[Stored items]
BEGIN
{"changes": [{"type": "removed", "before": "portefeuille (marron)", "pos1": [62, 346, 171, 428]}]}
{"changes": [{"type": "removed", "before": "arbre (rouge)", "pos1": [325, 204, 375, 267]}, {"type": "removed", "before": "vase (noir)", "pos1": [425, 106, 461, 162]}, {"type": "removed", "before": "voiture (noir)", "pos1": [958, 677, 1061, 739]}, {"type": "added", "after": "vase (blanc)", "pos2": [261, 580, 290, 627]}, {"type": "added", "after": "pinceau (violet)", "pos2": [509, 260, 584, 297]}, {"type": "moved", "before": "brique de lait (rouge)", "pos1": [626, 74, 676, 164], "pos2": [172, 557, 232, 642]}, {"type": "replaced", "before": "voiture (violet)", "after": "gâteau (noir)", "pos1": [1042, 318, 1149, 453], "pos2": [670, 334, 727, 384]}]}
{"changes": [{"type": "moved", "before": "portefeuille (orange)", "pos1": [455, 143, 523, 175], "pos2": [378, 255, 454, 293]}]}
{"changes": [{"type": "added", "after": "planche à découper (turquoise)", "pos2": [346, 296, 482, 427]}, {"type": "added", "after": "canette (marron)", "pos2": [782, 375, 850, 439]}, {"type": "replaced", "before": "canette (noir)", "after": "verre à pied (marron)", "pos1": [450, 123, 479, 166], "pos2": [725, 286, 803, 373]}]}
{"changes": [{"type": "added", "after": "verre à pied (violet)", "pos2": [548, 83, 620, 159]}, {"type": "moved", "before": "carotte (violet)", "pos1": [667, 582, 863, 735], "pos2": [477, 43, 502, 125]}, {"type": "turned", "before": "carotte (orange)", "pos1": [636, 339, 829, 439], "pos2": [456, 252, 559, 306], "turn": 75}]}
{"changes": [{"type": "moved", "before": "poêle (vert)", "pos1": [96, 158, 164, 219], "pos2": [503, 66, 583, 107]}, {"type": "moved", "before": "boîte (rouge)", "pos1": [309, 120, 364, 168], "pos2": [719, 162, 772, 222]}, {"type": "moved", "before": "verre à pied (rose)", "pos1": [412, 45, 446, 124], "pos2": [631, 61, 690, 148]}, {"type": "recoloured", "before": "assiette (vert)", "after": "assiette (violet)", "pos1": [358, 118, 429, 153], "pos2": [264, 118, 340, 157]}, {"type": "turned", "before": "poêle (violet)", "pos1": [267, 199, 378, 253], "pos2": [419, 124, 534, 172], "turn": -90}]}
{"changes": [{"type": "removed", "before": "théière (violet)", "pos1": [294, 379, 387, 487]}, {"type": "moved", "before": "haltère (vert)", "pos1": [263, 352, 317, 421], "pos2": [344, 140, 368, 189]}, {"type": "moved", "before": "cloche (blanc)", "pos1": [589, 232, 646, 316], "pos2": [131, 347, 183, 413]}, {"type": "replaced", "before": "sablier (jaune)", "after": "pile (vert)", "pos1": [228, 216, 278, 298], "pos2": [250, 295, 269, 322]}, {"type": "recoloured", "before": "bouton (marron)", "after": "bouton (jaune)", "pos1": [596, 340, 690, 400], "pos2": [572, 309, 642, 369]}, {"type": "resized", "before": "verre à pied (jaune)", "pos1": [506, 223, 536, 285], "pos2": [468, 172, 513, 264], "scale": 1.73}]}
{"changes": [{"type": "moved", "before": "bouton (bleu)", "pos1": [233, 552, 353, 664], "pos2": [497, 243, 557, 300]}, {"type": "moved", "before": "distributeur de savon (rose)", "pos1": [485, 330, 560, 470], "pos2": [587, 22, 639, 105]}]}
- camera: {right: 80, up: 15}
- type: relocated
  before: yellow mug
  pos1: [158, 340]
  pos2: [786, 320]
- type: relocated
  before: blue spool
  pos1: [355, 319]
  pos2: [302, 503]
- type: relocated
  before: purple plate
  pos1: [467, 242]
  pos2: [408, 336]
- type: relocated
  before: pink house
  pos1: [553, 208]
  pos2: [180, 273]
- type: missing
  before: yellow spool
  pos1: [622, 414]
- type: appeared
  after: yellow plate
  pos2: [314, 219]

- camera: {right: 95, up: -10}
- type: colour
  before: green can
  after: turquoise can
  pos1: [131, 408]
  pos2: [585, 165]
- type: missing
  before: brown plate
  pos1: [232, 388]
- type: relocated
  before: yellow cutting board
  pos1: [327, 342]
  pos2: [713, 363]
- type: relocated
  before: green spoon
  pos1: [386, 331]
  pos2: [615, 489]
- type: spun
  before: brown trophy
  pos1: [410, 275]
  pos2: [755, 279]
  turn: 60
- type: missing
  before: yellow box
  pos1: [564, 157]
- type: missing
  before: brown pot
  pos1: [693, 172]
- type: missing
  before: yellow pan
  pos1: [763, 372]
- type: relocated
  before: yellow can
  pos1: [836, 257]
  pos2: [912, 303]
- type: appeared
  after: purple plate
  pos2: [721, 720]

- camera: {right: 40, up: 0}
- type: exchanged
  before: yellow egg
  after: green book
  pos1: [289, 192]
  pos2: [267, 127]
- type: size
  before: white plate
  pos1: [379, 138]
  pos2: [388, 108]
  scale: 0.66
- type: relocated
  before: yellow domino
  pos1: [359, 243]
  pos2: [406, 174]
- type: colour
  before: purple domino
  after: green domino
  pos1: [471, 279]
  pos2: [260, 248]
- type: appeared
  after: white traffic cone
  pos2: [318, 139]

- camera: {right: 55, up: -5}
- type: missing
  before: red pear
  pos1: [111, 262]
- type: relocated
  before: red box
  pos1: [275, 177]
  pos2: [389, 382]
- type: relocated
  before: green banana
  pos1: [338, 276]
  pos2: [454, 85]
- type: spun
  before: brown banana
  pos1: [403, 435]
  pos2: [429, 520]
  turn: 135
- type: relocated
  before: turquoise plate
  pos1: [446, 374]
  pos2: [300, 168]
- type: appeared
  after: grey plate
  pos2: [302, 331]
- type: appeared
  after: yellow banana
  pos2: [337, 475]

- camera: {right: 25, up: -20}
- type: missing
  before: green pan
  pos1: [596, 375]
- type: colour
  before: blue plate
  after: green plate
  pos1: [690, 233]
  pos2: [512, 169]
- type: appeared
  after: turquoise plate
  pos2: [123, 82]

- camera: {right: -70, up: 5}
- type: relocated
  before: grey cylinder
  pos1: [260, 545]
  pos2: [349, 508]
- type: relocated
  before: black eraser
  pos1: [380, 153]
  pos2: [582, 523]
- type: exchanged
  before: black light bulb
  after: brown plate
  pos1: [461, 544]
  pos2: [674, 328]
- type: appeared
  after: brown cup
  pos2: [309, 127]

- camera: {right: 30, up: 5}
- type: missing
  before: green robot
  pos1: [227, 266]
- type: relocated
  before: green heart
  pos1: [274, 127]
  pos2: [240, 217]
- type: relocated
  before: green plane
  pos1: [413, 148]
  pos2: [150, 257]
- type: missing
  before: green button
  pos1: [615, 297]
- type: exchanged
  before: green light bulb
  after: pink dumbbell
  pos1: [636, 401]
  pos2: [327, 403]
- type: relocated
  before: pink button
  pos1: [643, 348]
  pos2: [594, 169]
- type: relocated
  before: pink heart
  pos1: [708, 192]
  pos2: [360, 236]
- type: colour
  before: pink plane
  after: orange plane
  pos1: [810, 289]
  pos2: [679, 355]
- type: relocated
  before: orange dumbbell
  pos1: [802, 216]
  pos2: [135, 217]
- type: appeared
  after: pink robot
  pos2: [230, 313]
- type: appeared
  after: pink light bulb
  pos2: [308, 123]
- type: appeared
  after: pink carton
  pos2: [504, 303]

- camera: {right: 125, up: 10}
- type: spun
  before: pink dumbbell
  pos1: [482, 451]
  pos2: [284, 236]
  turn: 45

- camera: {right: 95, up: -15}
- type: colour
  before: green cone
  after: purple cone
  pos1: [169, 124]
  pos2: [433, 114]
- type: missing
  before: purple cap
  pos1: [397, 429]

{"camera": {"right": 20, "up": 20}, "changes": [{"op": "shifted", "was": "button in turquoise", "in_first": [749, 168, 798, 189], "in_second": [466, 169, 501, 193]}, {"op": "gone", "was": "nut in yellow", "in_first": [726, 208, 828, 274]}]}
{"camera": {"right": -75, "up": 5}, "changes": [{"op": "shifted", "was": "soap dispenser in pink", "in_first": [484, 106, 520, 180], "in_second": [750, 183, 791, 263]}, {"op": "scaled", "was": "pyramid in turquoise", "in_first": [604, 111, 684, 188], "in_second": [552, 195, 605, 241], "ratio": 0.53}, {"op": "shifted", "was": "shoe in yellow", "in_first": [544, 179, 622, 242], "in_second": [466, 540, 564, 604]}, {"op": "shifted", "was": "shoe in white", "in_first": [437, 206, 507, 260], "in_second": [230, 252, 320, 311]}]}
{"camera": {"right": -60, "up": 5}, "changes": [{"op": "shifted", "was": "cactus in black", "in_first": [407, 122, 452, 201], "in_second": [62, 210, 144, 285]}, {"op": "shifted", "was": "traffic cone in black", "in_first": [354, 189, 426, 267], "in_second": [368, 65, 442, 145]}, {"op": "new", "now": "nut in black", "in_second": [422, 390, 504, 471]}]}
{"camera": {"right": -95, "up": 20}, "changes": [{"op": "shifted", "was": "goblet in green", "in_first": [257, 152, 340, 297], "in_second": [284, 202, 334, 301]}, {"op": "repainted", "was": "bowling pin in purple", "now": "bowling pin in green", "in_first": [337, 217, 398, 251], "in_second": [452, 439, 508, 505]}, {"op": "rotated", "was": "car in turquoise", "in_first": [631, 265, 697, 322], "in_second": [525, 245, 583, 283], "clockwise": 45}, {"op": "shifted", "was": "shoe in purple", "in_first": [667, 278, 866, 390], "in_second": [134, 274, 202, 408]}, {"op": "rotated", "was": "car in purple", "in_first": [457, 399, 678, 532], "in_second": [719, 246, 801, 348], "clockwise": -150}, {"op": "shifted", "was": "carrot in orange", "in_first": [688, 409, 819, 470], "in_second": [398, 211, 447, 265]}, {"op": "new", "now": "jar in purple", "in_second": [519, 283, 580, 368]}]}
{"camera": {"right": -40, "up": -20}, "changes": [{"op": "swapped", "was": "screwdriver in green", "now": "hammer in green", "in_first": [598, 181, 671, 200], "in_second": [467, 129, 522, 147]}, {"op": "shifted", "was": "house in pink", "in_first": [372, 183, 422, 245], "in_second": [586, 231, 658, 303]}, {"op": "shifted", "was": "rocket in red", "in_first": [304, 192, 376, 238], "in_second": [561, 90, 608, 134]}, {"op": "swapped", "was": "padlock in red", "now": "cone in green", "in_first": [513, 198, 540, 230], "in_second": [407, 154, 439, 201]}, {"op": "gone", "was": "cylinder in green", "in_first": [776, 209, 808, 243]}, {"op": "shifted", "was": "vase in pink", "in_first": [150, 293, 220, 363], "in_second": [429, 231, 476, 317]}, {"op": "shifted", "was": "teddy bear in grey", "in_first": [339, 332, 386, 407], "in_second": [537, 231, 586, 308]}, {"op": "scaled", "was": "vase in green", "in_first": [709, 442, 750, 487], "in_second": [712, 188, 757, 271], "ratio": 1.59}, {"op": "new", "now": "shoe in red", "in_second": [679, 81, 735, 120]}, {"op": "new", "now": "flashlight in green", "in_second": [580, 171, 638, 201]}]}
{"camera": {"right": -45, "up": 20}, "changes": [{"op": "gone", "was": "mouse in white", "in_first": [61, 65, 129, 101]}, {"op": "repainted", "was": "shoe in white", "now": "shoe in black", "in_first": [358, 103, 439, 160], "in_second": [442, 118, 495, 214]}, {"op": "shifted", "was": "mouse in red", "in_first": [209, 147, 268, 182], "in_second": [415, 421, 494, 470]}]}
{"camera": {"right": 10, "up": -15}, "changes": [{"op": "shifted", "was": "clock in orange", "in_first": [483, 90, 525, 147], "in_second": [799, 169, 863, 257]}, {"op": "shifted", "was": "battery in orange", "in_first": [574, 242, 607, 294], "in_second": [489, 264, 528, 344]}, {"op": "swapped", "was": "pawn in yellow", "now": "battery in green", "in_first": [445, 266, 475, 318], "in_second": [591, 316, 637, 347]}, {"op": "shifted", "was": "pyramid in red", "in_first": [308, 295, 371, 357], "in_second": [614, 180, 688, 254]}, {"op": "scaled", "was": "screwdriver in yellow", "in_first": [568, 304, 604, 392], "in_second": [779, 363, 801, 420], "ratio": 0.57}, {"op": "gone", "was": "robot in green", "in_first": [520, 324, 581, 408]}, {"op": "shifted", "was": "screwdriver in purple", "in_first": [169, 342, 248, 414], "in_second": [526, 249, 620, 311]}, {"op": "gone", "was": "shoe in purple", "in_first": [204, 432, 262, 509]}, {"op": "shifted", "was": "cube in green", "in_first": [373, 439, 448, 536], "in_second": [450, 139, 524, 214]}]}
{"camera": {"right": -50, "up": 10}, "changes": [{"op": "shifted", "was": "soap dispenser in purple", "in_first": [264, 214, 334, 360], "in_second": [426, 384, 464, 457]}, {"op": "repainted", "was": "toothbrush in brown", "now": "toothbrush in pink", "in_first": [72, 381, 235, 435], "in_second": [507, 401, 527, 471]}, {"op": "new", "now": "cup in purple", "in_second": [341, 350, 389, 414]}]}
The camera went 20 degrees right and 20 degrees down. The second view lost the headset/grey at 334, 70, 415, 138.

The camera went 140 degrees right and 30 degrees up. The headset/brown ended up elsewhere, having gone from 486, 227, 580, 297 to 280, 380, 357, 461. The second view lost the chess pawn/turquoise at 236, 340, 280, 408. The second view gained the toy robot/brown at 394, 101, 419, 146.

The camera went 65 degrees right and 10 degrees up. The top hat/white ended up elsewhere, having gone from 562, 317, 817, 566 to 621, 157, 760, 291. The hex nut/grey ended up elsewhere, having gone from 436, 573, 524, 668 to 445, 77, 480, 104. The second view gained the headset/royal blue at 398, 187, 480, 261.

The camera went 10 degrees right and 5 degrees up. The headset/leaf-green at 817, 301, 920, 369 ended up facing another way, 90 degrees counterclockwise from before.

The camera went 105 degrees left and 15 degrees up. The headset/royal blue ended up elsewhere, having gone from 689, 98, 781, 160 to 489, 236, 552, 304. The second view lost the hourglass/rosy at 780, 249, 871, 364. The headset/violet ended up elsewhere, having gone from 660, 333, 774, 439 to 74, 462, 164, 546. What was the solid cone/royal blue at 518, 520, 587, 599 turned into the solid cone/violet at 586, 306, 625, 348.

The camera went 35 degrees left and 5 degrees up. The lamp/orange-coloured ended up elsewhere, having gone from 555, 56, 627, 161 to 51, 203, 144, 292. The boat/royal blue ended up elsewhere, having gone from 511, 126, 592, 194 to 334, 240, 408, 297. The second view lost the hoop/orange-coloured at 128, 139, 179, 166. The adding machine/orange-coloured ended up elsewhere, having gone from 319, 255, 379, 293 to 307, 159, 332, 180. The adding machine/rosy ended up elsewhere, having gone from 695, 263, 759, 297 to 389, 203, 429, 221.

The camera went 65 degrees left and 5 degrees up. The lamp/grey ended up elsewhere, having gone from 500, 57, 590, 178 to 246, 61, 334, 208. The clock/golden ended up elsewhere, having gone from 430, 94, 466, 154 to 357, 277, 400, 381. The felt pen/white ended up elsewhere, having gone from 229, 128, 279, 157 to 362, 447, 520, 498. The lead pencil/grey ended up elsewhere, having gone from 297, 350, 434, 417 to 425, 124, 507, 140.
END
▶ Activity: How many lines in the entries above hold the string "heart"? Answer with the number and nothing more.

▶ Solution: 2